=== Task statement ===
In the listing below, start your output at the line with "(368, 210) = (270, 135): turquoise" and end it after the line with "(332, 322) = (314, 317): purple", copying every line exactly.

Content starts

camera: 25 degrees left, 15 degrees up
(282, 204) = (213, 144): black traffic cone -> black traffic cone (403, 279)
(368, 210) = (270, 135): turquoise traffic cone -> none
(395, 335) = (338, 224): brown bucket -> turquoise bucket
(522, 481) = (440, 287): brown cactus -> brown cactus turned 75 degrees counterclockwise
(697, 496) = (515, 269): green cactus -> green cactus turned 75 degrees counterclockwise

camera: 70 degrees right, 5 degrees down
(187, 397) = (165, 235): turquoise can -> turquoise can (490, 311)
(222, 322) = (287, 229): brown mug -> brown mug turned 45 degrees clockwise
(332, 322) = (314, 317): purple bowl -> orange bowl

Content ends
Content starts

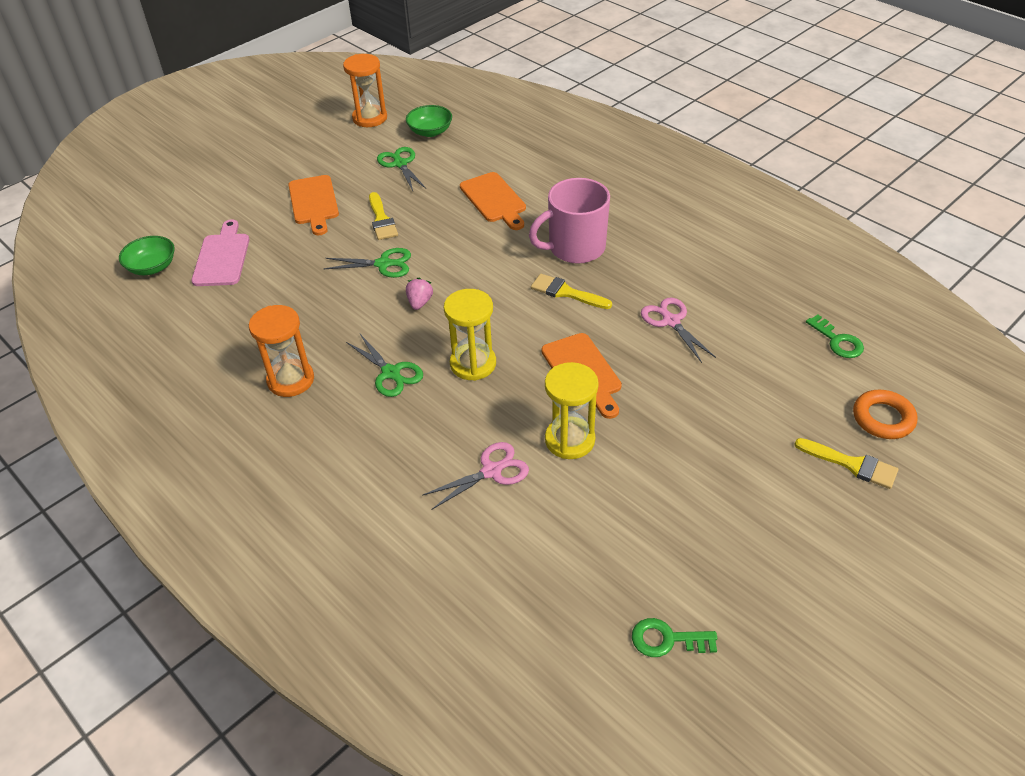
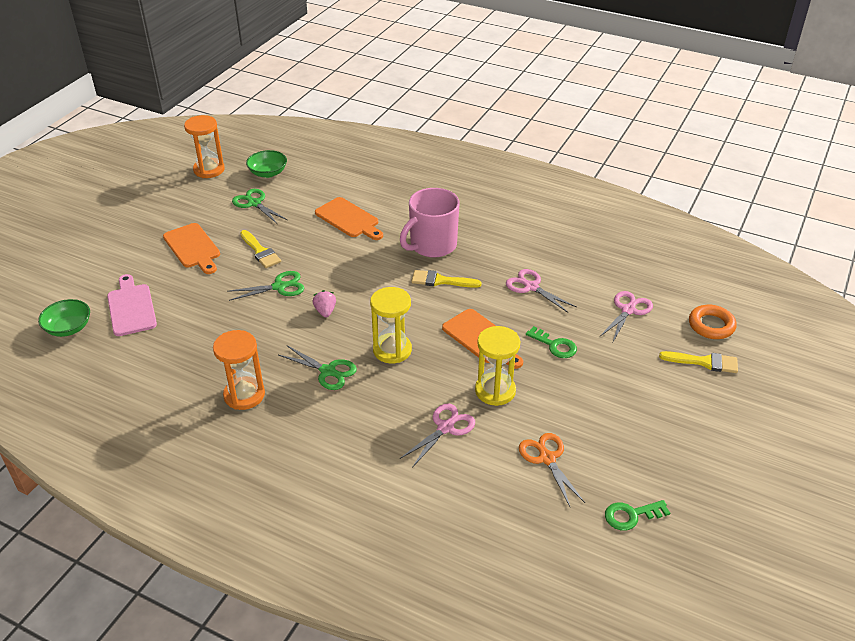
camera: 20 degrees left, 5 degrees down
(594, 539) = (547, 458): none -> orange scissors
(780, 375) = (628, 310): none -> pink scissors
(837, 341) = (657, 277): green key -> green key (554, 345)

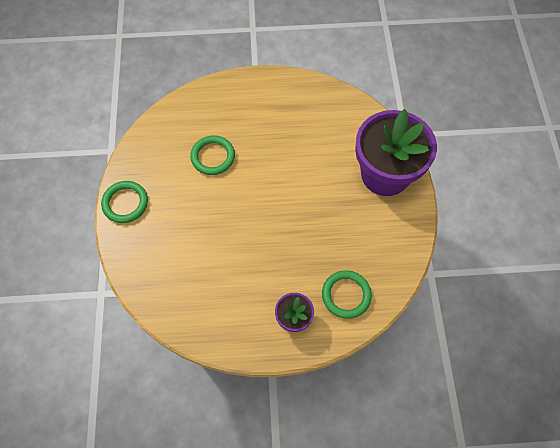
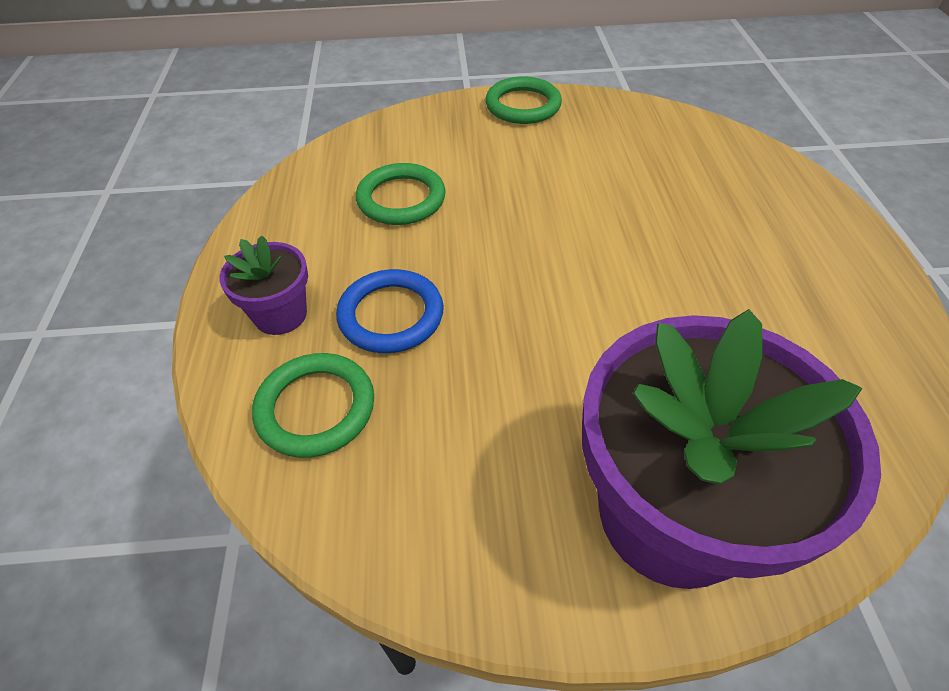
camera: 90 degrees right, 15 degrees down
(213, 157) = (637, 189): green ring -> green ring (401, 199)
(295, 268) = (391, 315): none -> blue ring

Content ends

=== Written response ===
(368, 210) = (270, 135): turquoise traffic cone -> none
(395, 335) = (338, 224): brown bucket -> turquoise bucket
(522, 481) = (440, 287): brown cactus -> brown cactus turned 75 degrees counterclockwise
(697, 496) = (515, 269): green cactus -> green cactus turned 75 degrees counterclockwise

camera: 70 degrees right, 5 degrees down
(187, 397) = (165, 235): turquoise can -> turquoise can (490, 311)
(222, 322) = (287, 229): brown mug -> brown mug turned 45 degrees clockwise
(332, 322) = (314, 317): purple bowl -> orange bowl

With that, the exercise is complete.